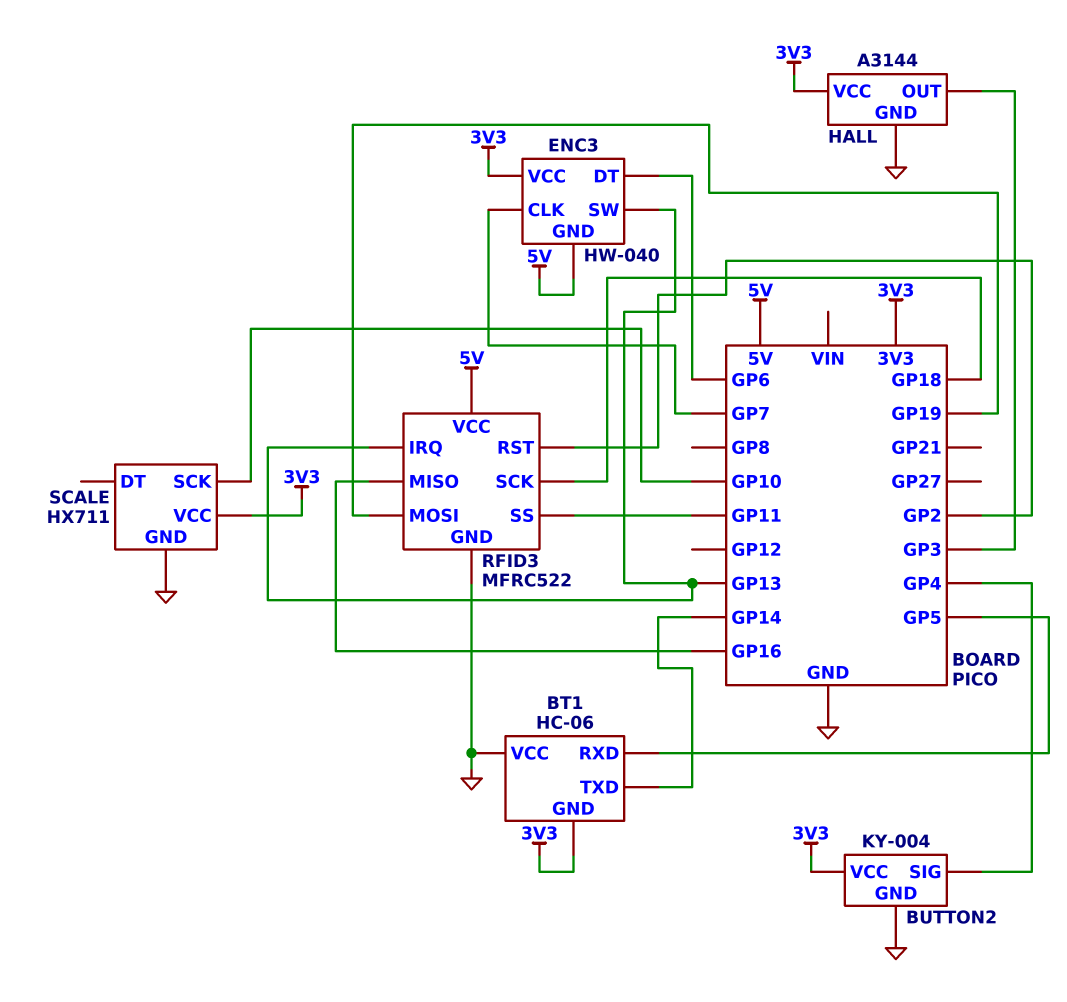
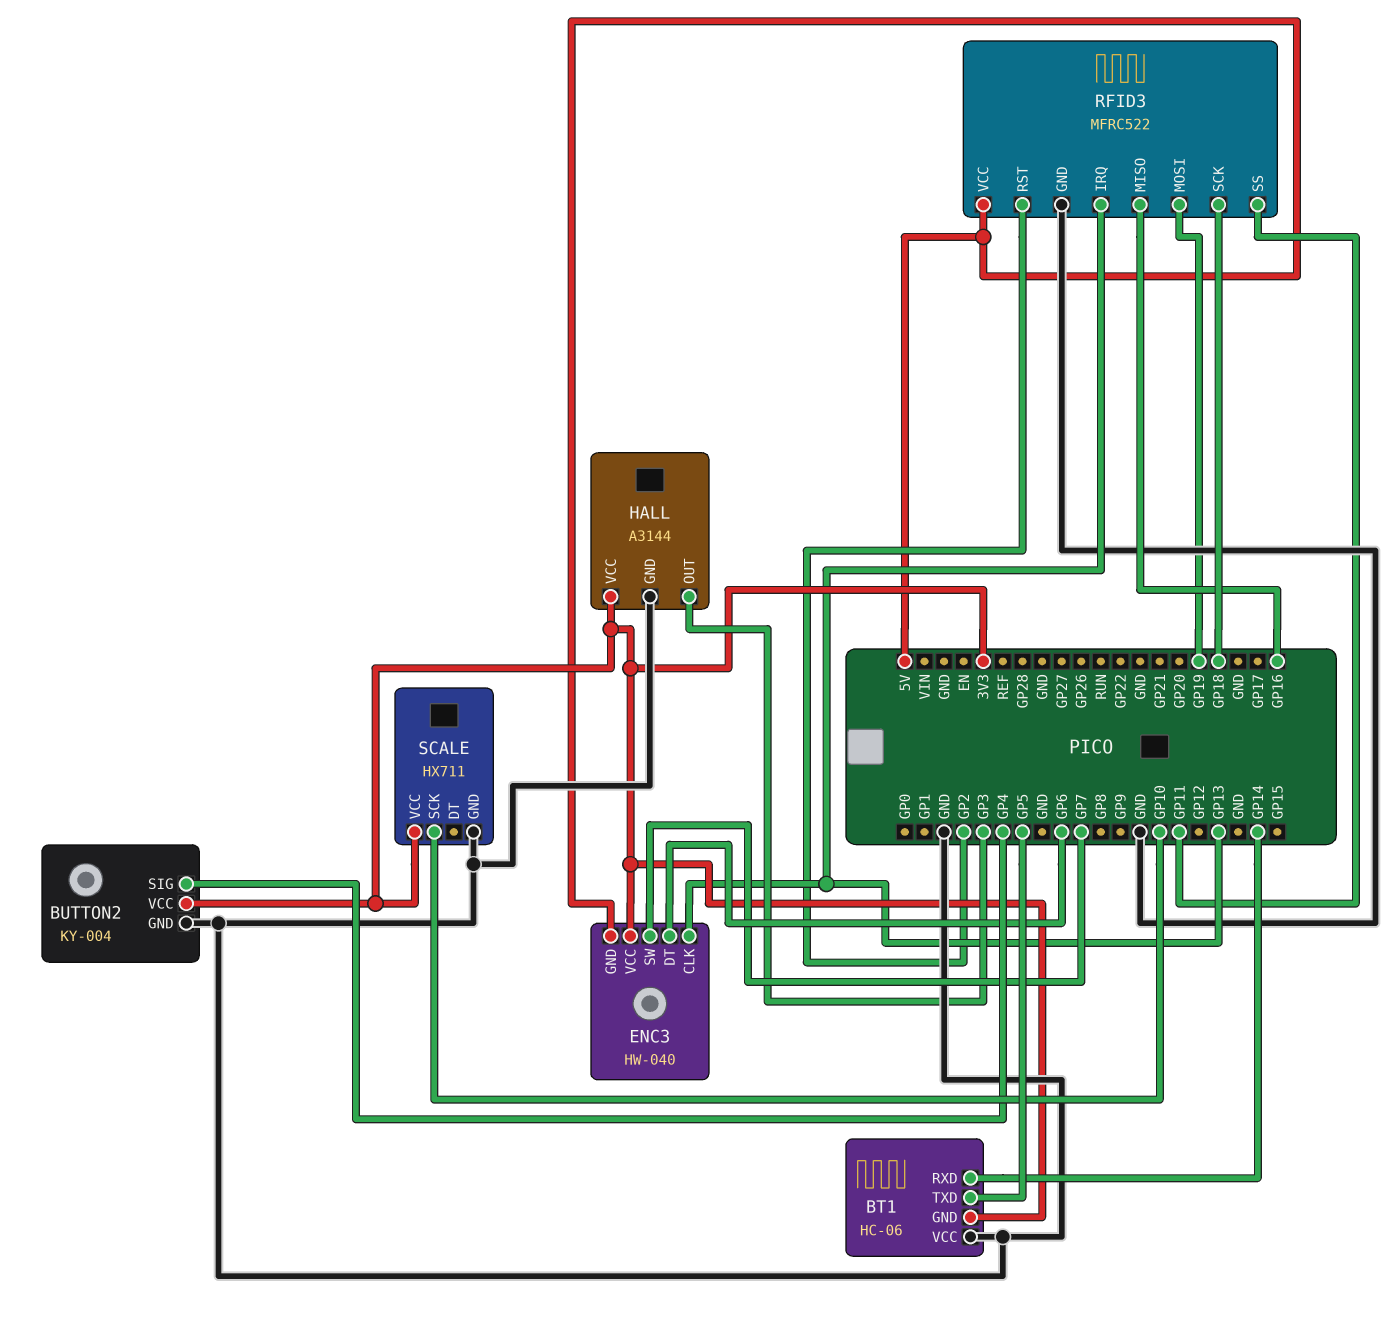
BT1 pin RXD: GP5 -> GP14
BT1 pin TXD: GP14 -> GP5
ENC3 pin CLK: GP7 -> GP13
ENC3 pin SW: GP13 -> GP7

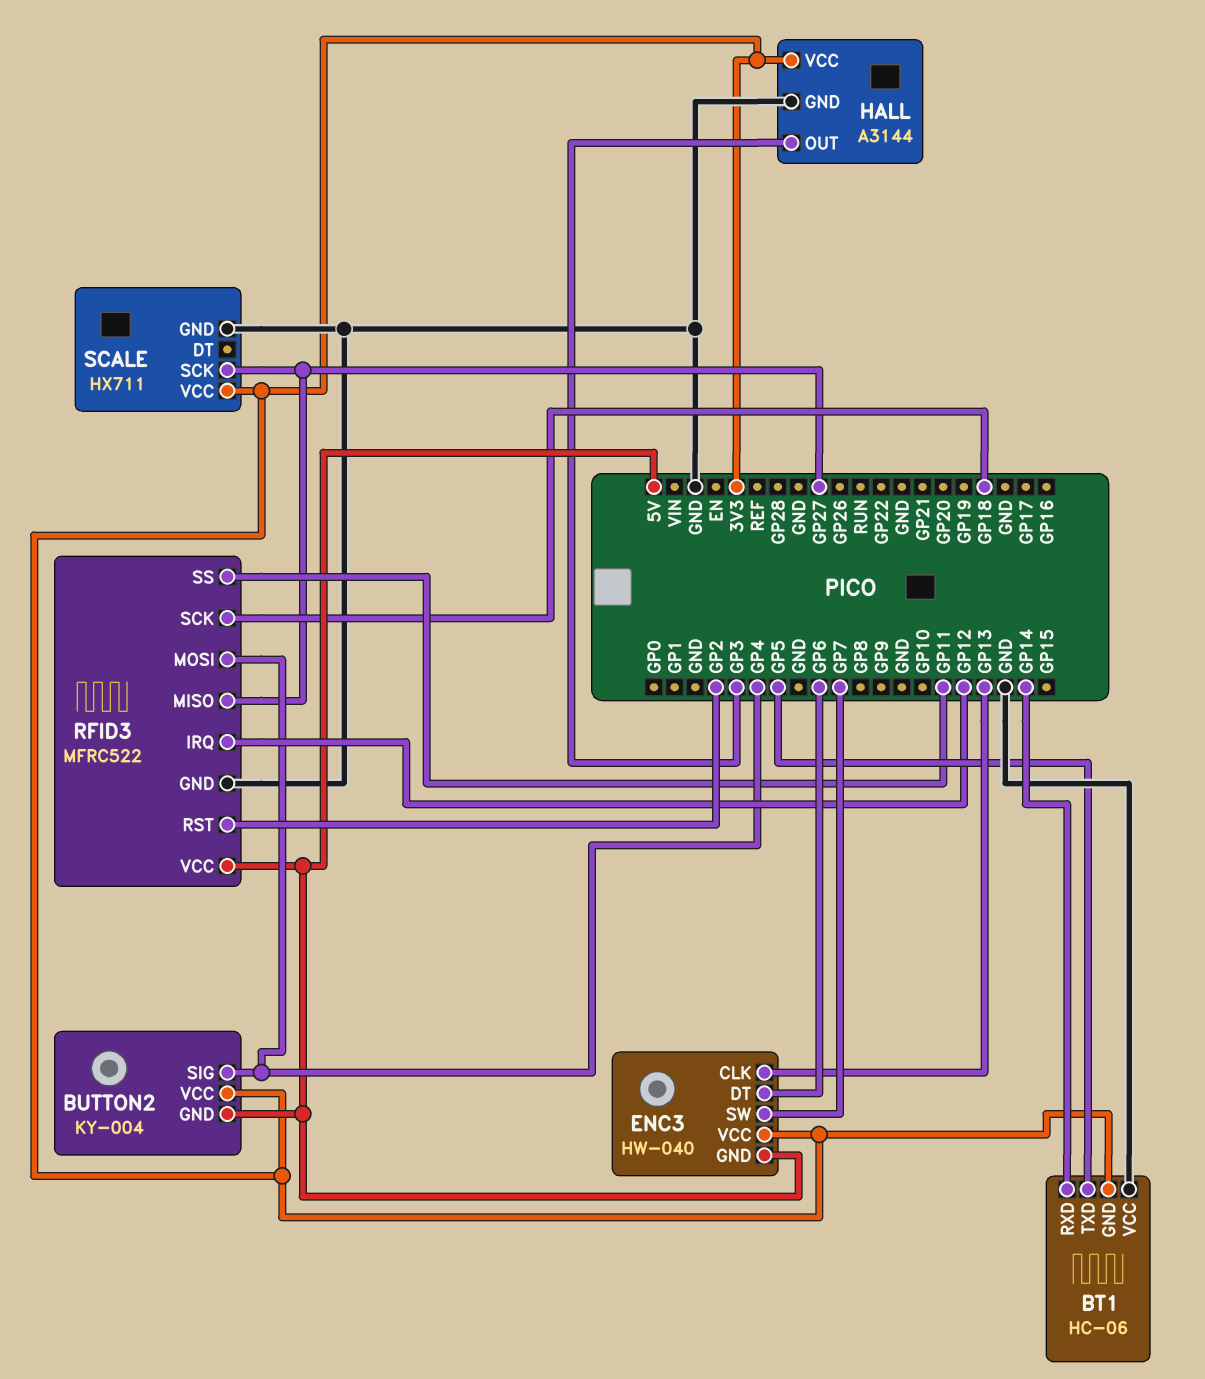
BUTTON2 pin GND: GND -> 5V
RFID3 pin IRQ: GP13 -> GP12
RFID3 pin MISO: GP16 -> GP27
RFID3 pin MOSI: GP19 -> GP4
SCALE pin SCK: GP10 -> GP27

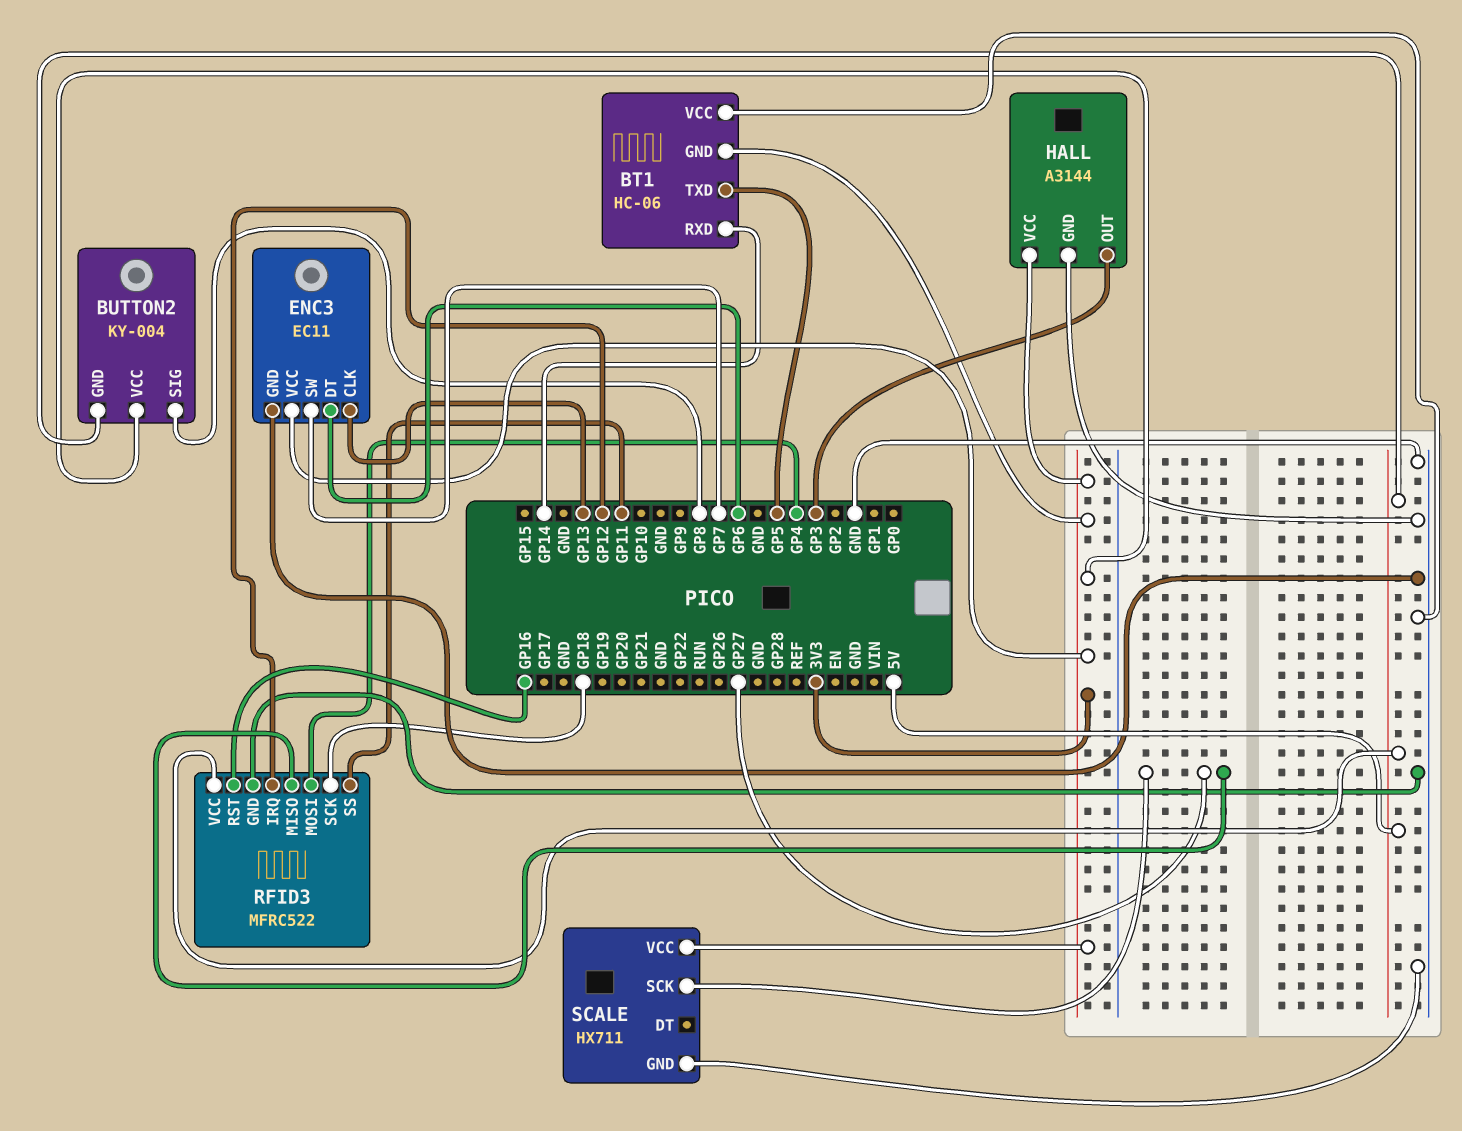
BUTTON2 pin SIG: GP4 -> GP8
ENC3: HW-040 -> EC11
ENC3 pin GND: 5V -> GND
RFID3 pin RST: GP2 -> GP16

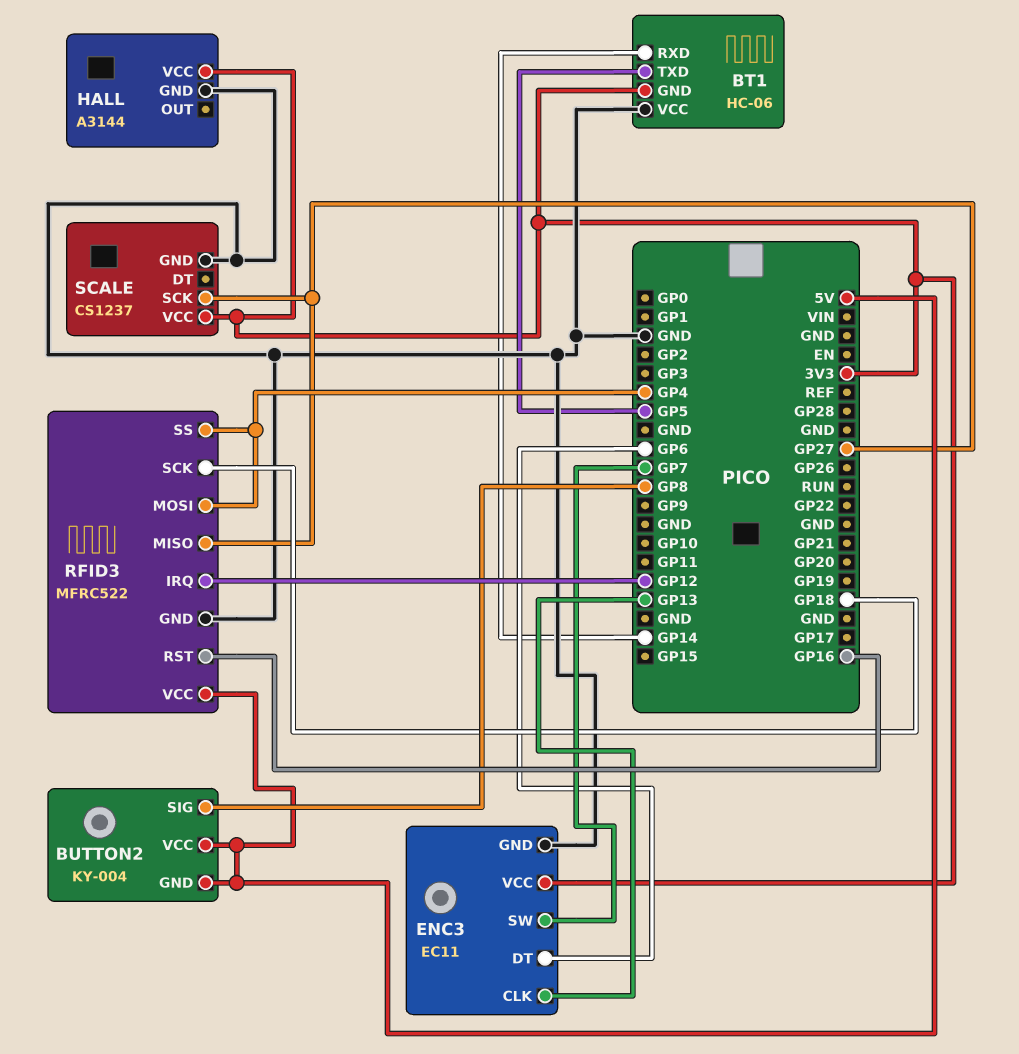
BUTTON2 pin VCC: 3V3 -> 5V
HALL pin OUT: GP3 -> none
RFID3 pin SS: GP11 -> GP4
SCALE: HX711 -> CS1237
* * * * * * * * *
EXERCISE INSTRUCTIONS:
Transcribe the listing above in full. Pictures are not part of the copy.

OUTPUT FOR THIS TASK:
BT1 pin RXD: GP5 -> GP14
BT1 pin TXD: GP14 -> GP5
ENC3 pin CLK: GP7 -> GP13
ENC3 pin SW: GP13 -> GP7

BUTTON2 pin GND: GND -> 5V
RFID3 pin IRQ: GP13 -> GP12
RFID3 pin MISO: GP16 -> GP27
RFID3 pin MOSI: GP19 -> GP4
SCALE pin SCK: GP10 -> GP27

BUTTON2 pin SIG: GP4 -> GP8
ENC3: HW-040 -> EC11
ENC3 pin GND: 5V -> GND
RFID3 pin RST: GP2 -> GP16

BUTTON2 pin VCC: 3V3 -> 5V
HALL pin OUT: GP3 -> none
RFID3 pin SS: GP11 -> GP4
SCALE: HX711 -> CS1237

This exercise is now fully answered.